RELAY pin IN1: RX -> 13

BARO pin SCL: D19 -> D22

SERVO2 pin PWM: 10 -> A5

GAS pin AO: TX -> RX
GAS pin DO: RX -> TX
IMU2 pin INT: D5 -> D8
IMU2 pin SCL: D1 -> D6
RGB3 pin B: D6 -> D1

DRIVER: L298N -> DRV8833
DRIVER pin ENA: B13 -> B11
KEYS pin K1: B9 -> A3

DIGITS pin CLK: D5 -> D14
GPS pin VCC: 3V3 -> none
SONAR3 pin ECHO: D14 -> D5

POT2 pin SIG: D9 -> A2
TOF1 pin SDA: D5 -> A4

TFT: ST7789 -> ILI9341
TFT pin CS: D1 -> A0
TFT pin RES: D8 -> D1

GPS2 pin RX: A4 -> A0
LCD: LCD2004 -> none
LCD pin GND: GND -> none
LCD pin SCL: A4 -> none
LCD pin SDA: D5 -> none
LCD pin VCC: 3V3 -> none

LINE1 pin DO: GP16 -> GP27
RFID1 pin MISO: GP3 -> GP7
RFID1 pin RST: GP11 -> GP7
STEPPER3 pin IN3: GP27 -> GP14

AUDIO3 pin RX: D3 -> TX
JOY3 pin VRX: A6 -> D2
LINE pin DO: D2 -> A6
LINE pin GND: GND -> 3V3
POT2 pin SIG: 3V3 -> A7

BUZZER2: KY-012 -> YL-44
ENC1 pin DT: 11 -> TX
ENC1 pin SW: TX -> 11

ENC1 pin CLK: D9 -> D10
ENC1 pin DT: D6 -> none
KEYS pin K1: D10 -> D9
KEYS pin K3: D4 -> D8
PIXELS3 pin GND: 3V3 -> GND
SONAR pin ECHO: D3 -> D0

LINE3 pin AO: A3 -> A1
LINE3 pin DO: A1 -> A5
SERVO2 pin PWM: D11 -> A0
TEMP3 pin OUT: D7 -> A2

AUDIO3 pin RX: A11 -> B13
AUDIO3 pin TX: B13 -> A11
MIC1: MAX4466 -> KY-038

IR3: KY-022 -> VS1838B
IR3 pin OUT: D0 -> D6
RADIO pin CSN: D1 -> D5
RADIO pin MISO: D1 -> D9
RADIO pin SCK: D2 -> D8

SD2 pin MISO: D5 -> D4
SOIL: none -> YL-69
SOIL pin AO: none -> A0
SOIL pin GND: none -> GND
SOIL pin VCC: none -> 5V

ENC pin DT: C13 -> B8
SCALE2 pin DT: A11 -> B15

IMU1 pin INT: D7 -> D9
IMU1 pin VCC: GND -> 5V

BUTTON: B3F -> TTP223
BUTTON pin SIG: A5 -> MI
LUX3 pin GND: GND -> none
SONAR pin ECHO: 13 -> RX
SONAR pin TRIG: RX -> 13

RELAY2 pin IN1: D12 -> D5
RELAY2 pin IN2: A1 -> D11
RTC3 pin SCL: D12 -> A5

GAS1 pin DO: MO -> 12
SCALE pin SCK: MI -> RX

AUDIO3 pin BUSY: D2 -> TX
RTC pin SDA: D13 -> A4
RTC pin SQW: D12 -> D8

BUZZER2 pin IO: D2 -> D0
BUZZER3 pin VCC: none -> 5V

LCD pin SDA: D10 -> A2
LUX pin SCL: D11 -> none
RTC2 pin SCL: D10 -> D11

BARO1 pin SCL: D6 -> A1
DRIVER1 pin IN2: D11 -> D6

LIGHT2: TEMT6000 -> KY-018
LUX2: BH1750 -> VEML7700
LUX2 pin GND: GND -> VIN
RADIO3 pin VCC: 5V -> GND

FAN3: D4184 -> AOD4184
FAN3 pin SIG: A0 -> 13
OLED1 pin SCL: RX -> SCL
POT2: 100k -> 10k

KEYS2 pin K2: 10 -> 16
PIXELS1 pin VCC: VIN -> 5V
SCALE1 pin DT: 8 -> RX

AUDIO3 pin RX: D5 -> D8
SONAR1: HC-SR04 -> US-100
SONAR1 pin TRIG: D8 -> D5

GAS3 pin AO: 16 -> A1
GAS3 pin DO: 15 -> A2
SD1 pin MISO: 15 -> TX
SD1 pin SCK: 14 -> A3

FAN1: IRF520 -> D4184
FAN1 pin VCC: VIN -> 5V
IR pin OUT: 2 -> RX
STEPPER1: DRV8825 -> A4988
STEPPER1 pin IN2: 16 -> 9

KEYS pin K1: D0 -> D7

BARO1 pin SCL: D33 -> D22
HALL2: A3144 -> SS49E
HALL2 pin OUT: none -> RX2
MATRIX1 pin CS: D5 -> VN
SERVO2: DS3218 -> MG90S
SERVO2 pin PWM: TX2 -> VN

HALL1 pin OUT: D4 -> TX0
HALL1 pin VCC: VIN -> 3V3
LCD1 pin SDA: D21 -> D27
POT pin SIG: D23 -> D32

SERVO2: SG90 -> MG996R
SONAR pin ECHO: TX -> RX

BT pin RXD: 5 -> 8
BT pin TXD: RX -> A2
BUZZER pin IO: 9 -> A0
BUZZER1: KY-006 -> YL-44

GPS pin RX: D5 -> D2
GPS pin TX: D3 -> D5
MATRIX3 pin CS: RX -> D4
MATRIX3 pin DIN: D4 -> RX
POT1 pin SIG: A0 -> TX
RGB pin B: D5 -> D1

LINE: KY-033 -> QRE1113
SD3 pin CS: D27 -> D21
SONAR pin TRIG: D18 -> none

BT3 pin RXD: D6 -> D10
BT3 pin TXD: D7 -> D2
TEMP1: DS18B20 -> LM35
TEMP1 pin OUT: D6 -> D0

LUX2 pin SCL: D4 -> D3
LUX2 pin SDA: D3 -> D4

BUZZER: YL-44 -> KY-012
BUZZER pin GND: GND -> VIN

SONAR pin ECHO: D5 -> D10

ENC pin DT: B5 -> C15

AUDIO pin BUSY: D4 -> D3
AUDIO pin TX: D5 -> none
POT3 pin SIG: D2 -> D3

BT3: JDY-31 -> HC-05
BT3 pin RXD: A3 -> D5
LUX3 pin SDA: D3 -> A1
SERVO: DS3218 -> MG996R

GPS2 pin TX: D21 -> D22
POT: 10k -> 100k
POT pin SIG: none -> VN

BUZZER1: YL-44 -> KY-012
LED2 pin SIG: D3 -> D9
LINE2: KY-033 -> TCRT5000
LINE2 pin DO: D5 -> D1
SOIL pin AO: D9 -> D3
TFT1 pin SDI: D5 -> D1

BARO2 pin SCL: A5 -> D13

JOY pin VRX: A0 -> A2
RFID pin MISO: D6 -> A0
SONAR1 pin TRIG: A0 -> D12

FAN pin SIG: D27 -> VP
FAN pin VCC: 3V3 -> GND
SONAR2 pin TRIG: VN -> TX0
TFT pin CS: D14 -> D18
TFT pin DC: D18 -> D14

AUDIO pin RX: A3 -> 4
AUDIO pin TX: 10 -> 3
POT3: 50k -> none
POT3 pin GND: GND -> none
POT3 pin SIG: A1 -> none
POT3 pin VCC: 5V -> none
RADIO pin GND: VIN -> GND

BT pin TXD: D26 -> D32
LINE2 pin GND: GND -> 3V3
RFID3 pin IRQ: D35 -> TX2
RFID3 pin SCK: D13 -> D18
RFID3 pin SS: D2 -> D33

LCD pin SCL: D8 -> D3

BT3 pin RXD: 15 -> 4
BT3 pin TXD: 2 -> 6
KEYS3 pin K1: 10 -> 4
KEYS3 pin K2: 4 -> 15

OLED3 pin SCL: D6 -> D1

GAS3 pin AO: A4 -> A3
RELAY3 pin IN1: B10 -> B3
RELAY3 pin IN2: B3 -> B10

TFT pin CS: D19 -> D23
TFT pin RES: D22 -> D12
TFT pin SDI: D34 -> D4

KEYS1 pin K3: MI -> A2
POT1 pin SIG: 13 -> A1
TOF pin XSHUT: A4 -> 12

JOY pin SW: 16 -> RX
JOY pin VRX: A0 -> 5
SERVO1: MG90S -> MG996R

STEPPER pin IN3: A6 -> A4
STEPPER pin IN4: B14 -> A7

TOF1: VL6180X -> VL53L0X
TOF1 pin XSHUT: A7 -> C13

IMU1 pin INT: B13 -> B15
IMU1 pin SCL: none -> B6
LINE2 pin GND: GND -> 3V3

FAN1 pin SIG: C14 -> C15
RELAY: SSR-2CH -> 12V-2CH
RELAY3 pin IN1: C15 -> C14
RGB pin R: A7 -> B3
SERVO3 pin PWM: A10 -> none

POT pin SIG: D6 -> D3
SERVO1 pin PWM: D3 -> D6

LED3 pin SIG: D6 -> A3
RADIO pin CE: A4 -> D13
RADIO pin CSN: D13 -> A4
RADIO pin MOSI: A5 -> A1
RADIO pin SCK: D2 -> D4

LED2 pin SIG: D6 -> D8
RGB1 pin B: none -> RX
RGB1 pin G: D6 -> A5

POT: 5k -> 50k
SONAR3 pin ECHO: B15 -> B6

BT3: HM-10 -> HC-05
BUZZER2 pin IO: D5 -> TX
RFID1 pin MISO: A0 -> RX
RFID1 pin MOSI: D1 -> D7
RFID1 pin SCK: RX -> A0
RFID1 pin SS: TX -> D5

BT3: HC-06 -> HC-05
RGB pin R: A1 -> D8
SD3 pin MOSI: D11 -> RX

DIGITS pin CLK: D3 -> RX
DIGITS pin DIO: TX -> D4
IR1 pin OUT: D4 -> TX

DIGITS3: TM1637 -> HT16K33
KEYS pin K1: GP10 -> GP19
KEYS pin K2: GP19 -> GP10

========================================

— TASK OBJECTIVE —
What you return should match, exactly, the stretch of the listing above that runs from the line with "TOF1: VL6180X -> VL53L0X" to its last line.

— RESULT FOR THIS TASK —
TOF1: VL6180X -> VL53L0X
TOF1 pin XSHUT: A7 -> C13

IMU1 pin INT: B13 -> B15
IMU1 pin SCL: none -> B6
LINE2 pin GND: GND -> 3V3

FAN1 pin SIG: C14 -> C15
RELAY: SSR-2CH -> 12V-2CH
RELAY3 pin IN1: C15 -> C14
RGB pin R: A7 -> B3
SERVO3 pin PWM: A10 -> none

POT pin SIG: D6 -> D3
SERVO1 pin PWM: D3 -> D6

LED3 pin SIG: D6 -> A3
RADIO pin CE: A4 -> D13
RADIO pin CSN: D13 -> A4
RADIO pin MOSI: A5 -> A1
RADIO pin SCK: D2 -> D4

LED2 pin SIG: D6 -> D8
RGB1 pin B: none -> RX
RGB1 pin G: D6 -> A5

POT: 5k -> 50k
SONAR3 pin ECHO: B15 -> B6

BT3: HM-10 -> HC-05
BUZZER2 pin IO: D5 -> TX
RFID1 pin MISO: A0 -> RX
RFID1 pin MOSI: D1 -> D7
RFID1 pin SCK: RX -> A0
RFID1 pin SS: TX -> D5

BT3: HC-06 -> HC-05
RGB pin R: A1 -> D8
SD3 pin MOSI: D11 -> RX

DIGITS pin CLK: D3 -> RX
DIGITS pin DIO: TX -> D4
IR1 pin OUT: D4 -> TX

DIGITS3: TM1637 -> HT16K33
KEYS pin K1: GP10 -> GP19
KEYS pin K2: GP19 -> GP10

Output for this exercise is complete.